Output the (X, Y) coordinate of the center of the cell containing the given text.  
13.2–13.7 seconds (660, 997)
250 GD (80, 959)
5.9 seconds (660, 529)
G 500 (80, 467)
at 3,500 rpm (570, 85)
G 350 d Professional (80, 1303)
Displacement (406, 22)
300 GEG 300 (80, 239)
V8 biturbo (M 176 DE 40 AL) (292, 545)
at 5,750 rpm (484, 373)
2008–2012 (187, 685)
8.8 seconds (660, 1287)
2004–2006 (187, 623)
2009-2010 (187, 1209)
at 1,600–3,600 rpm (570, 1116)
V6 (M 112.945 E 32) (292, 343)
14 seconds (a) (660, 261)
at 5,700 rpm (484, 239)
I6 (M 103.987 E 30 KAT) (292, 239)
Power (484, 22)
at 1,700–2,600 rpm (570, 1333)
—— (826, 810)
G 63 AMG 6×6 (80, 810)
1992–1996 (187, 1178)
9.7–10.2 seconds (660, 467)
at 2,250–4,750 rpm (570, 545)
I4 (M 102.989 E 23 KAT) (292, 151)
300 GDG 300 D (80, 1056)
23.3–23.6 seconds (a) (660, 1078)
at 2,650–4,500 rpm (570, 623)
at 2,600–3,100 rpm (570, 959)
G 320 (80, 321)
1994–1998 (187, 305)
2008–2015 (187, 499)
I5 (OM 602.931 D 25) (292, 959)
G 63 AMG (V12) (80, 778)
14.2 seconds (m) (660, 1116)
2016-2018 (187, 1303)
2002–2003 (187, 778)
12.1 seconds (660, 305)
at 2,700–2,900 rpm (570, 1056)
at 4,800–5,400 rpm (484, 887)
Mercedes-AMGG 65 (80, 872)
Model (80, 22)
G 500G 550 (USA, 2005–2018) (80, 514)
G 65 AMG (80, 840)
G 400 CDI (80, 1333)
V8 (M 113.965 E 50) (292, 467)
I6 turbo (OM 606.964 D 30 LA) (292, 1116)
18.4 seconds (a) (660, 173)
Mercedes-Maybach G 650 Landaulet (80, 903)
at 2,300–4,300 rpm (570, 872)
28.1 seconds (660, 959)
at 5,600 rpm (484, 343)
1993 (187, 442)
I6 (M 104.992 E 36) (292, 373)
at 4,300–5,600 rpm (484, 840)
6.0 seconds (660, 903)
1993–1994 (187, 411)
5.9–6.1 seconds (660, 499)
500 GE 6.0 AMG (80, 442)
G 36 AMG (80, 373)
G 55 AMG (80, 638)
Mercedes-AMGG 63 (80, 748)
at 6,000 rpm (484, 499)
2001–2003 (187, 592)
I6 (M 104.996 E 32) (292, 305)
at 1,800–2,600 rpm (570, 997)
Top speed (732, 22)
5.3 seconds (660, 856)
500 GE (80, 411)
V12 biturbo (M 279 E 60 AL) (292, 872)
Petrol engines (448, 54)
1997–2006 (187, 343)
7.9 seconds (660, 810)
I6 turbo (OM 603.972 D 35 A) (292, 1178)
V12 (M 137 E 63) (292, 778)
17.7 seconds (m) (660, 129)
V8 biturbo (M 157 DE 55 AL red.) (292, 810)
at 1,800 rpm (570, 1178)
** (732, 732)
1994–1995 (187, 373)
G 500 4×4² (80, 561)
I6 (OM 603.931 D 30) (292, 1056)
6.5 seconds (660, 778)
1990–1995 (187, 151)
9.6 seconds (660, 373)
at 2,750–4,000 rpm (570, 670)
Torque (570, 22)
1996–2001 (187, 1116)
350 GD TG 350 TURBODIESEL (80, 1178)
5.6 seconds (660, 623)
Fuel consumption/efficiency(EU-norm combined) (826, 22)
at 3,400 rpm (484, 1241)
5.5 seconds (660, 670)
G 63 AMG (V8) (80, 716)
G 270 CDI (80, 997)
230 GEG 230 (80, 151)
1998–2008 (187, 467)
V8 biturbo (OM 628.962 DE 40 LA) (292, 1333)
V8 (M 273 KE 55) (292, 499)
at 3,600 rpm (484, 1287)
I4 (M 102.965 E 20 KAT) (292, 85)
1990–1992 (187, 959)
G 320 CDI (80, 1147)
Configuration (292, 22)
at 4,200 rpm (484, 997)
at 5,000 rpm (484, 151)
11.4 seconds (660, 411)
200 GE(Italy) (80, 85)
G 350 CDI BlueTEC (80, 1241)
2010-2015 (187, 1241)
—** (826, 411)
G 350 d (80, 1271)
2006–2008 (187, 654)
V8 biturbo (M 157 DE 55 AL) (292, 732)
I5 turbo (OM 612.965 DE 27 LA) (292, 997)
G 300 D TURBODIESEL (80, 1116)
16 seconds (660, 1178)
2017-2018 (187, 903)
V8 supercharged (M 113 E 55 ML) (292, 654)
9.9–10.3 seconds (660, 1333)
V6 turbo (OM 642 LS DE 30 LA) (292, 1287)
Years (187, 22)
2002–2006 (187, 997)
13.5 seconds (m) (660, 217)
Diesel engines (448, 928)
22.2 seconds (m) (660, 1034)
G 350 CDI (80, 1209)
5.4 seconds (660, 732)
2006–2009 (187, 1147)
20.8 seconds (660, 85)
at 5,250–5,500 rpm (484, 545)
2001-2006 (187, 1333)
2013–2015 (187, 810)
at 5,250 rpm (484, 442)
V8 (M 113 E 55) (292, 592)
◆ ◆ ◆
§ **DIRECTIVE**: Rewrite all of the items above with every "seconds" changed to "sec" and nothing else altered.

§ **THE OUTPUT**:
Output the (X, Y) coordinate of the center of the cell containing the given text.  
13.2–13.7 sec (660, 997)
250 GD (80, 959)
5.9 sec (660, 529)
G 500 (80, 467)
at 3,500 rpm (570, 85)
G 350 d Professional (80, 1303)
Displacement (406, 22)
300 GEG 300 (80, 239)
V8 biturbo (M 176 DE 40 AL) (292, 545)
at 5,750 rpm (484, 373)
2008–2012 (187, 685)
8.8 sec (660, 1287)
2004–2006 (187, 623)
2009-2010 (187, 1209)
at 1,600–3,600 rpm (570, 1116)
V6 (M 112.945 E 32) (292, 343)
14 sec (a) (660, 261)
at 5,700 rpm (484, 239)
I6 (M 103.987 E 30 KAT) (292, 239)
Power (484, 22)
at 1,700–2,600 rpm (570, 1333)
—— (826, 810)
G 63 AMG 6×6 (80, 810)
1992–1996 (187, 1178)
9.7–10.2 sec (660, 467)
at 2,250–4,750 rpm (570, 545)
I4 (M 102.989 E 23 KAT) (292, 151)
300 GDG 300 D (80, 1056)
23.3–23.6 sec (a) (660, 1078)
at 2,650–4,500 rpm (570, 623)
at 2,600–3,100 rpm (570, 959)
G 320 (80, 321)
1994–1998 (187, 305)
2008–2015 (187, 499)
I5 (OM 602.931 D 25) (292, 959)
G 63 AMG (V12) (80, 778)
14.2 sec (m) (660, 1116)
2016-2018 (187, 1303)
2002–2003 (187, 778)
12.1 sec (660, 305)
at 2,700–2,900 rpm (570, 1056)
at 4,800–5,400 rpm (484, 887)
Mercedes-AMGG 65 (80, 872)
Model (80, 22)
G 500G 550 (USA, 2005–2018) (80, 514)
G 65 AMG (80, 840)
G 400 CDI (80, 1333)
V8 (M 113.965 E 50) (292, 467)
I6 turbo (OM 606.964 D 30 LA) (292, 1116)
18.4 sec (a) (660, 173)
Mercedes-Maybach G 650 Landaulet (80, 903)
at 2,300–4,300 rpm (570, 872)
28.1 sec (660, 959)
at 5,600 rpm (484, 343)
1993 (187, 442)
I6 (M 104.992 E 36) (292, 373)
at 4,300–5,600 rpm (484, 840)
6.0 sec (660, 903)
1993–1994 (187, 411)
5.9–6.1 sec (660, 499)
500 GE 6.0 AMG (80, 442)
G 36 AMG (80, 373)
G 55 AMG (80, 638)
Mercedes-AMGG 63 (80, 748)
at 6,000 rpm (484, 499)
2001–2003 (187, 592)
I6 (M 104.996 E 32) (292, 305)
at 1,800–2,600 rpm (570, 997)
Top speed (732, 22)
5.3 sec (660, 856)
500 GE (80, 411)
V12 biturbo (M 279 E 60 AL) (292, 872)
Petrol engines (448, 54)
1997–2006 (187, 343)
7.9 sec (660, 810)
I6 turbo (OM 603.972 D 35 A) (292, 1178)
V12 (M 137 E 63) (292, 778)
17.7 sec (m) (660, 129)
V8 biturbo (M 157 DE 55 AL red.) (292, 810)
at 1,800 rpm (570, 1178)
** (732, 732)
1994–1995 (187, 373)
G 500 4×4² (80, 561)
I6 (OM 603.931 D 30) (292, 1056)
6.5 sec (660, 778)
1990–1995 (187, 151)
9.6 sec (660, 373)
at 2,750–4,000 rpm (570, 670)
Torque (570, 22)
1996–2001 (187, 1116)
350 GD TG 350 TURBODIESEL (80, 1178)
5.6 sec (660, 623)
Fuel consumption/efficiency(EU-norm combined) (826, 22)
at 3,400 rpm (484, 1241)
5.5 sec (660, 670)
G 63 AMG (V8) (80, 716)
G 270 CDI (80, 997)
230 GEG 230 (80, 151)
1998–2008 (187, 467)
V8 biturbo (OM 628.962 DE 40 LA) (292, 1333)
V8 (M 273 KE 55) (292, 499)
at 3,600 rpm (484, 1287)
I4 (M 102.965 E 20 KAT) (292, 85)
1990–1992 (187, 959)
G 320 CDI (80, 1147)
Configuration (292, 22)
at 4,200 rpm (484, 997)
at 5,000 rpm (484, 151)
11.4 sec (660, 411)
200 GE(Italy) (80, 85)
G 350 CDI BlueTEC (80, 1241)
2010-2015 (187, 1241)
—** (826, 411)
G 350 d (80, 1271)
2006–2008 (187, 654)
V8 biturbo (M 157 DE 55 AL) (292, 732)
I5 turbo (OM 612.965 DE 27 LA) (292, 997)
G 300 D TURBODIESEL (80, 1116)
16 sec (660, 1178)
2017-2018 (187, 903)
V8 supercharged (M 113 E 55 ML) (292, 654)
9.9–10.3 sec (660, 1333)
V6 turbo (OM 642 LS DE 30 LA) (292, 1287)
Years (187, 22)
2002–2006 (187, 997)
13.5 sec (m) (660, 217)
Diesel engines (448, 928)
22.2 sec (m) (660, 1034)
G 350 CDI (80, 1209)
5.4 sec (660, 732)
2006–2009 (187, 1147)
20.8 sec (660, 85)
at 5,250–5,500 rpm (484, 545)
2001-2006 (187, 1333)
2013–2015 (187, 810)
at 5,250 rpm (484, 442)
V8 (M 113 E 55) (292, 592)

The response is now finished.